-------- Given data --------

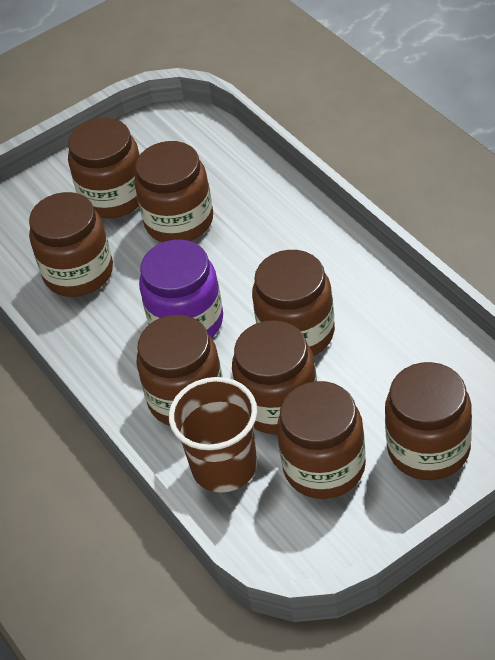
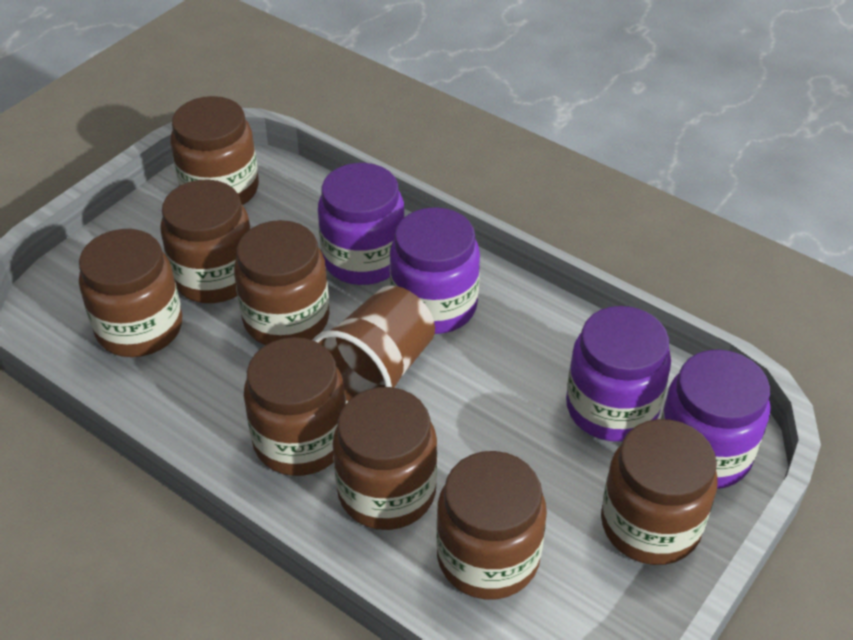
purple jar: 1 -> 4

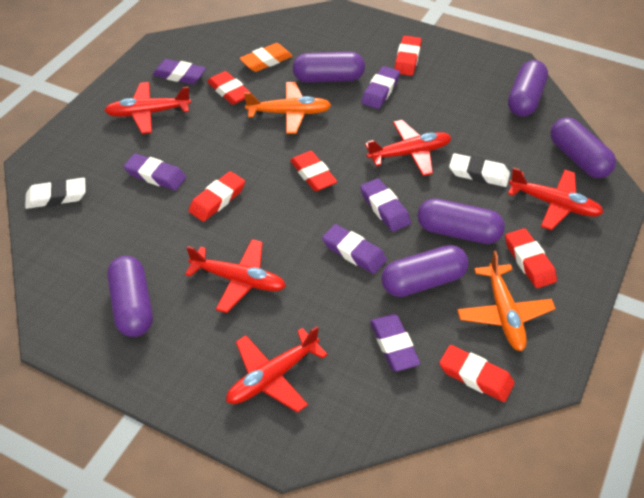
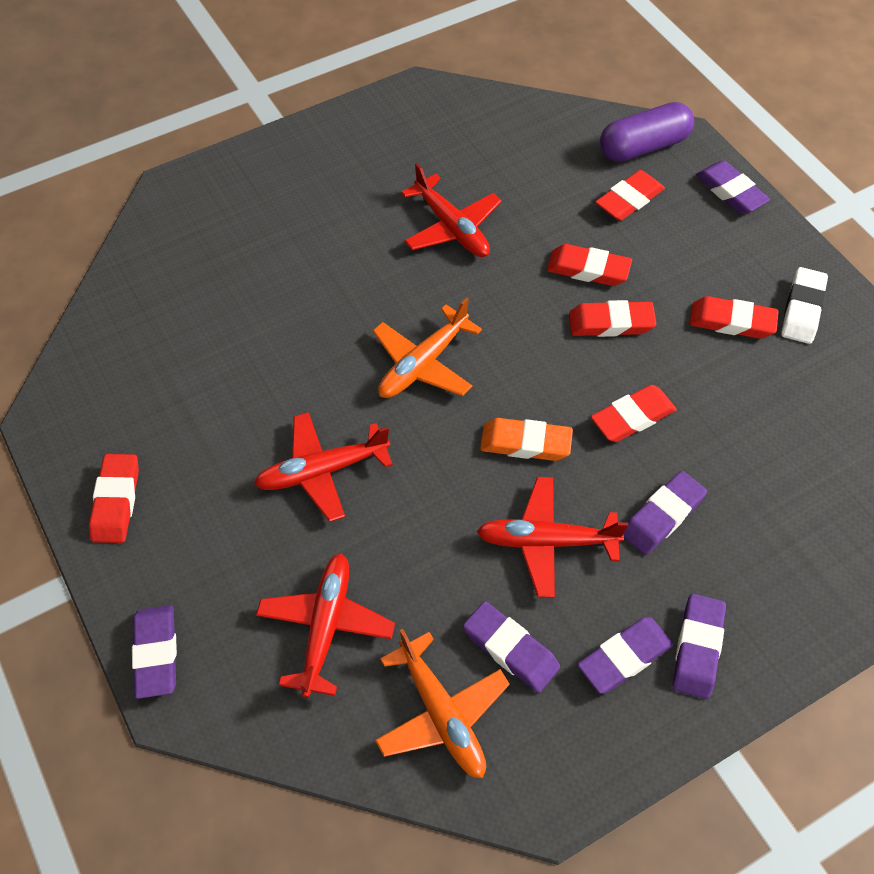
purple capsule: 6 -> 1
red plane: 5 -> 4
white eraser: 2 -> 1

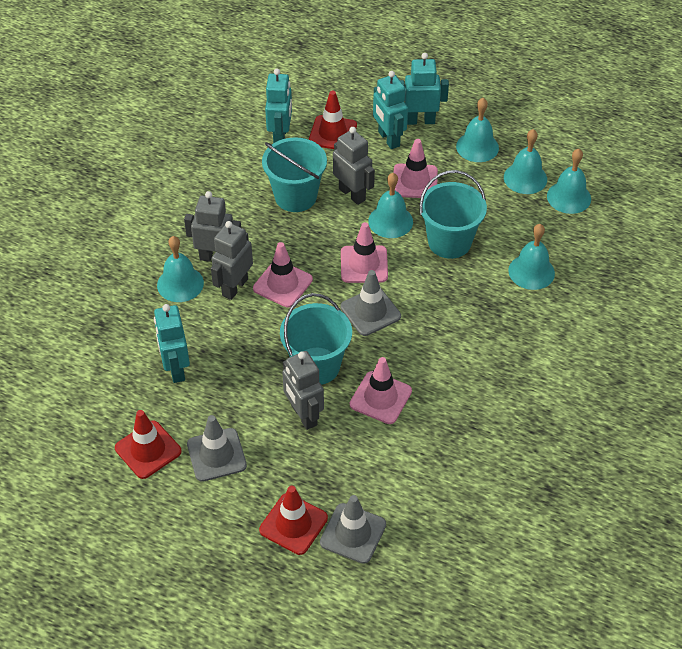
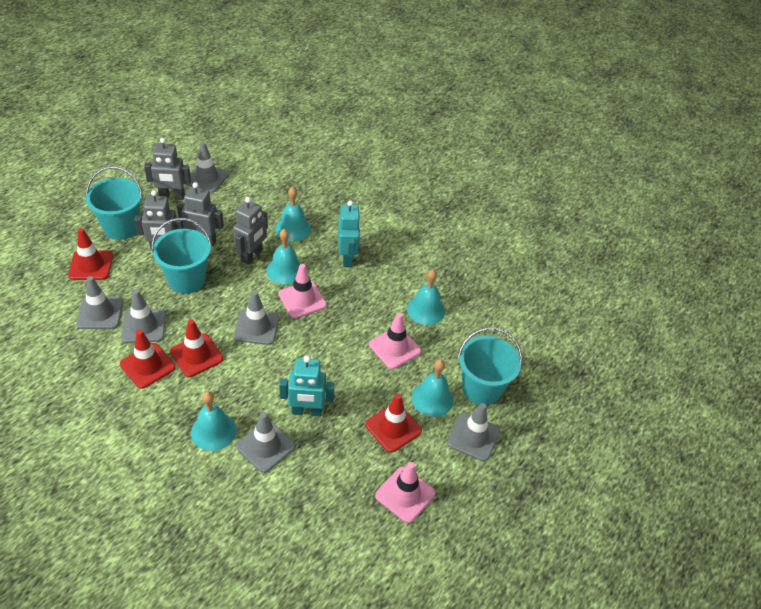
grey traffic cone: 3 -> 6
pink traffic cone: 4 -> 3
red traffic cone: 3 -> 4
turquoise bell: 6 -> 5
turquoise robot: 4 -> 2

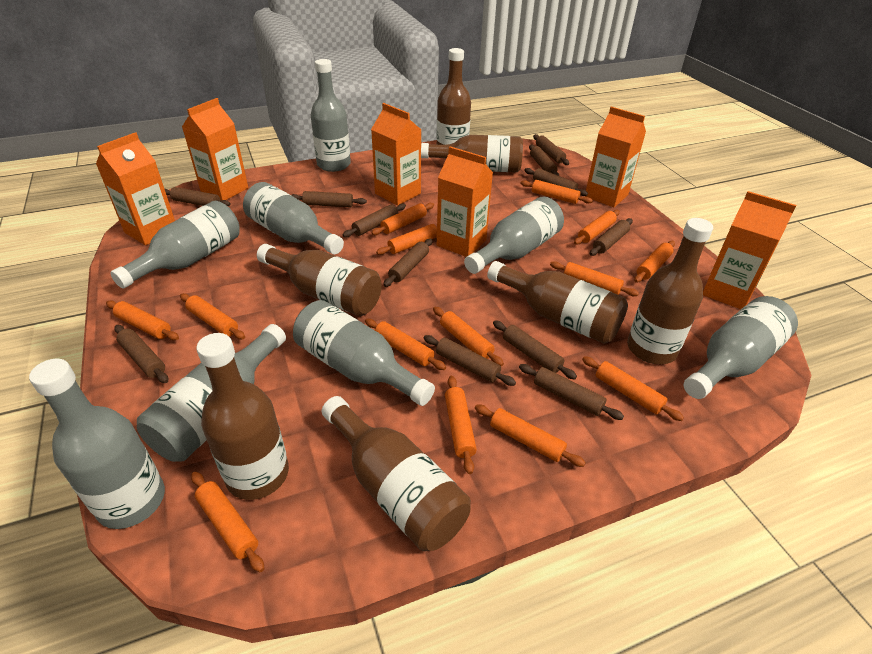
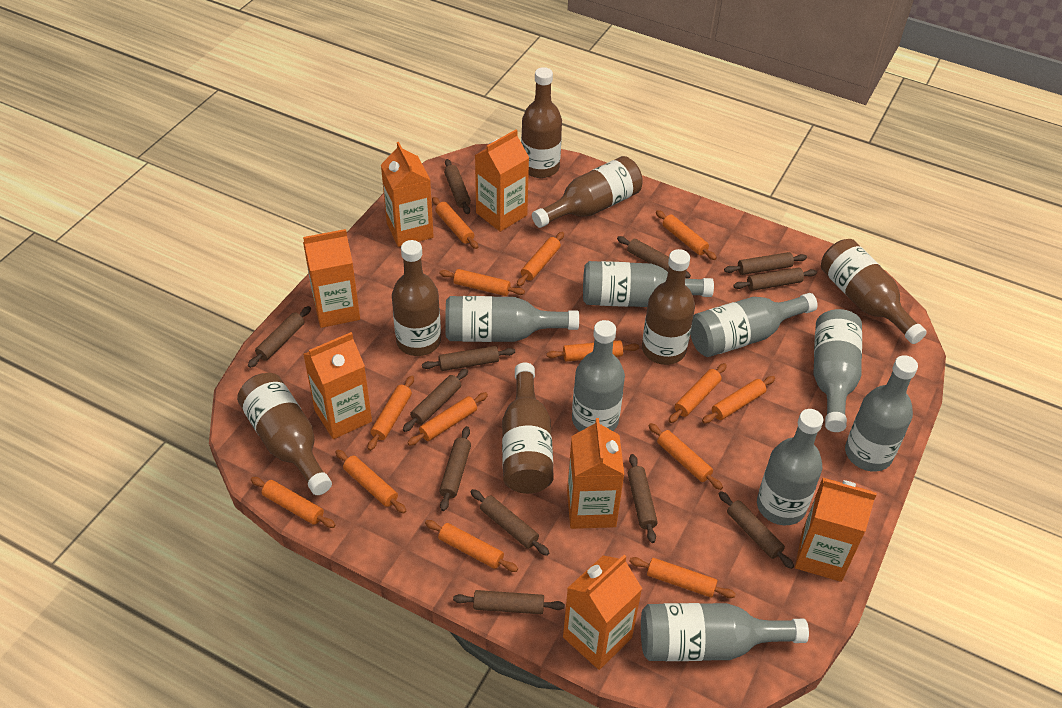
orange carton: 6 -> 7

--------

**Task directions:**
The total, and nothing more: how many lines in the entries contain "turquoise"?

**Written answer:**
2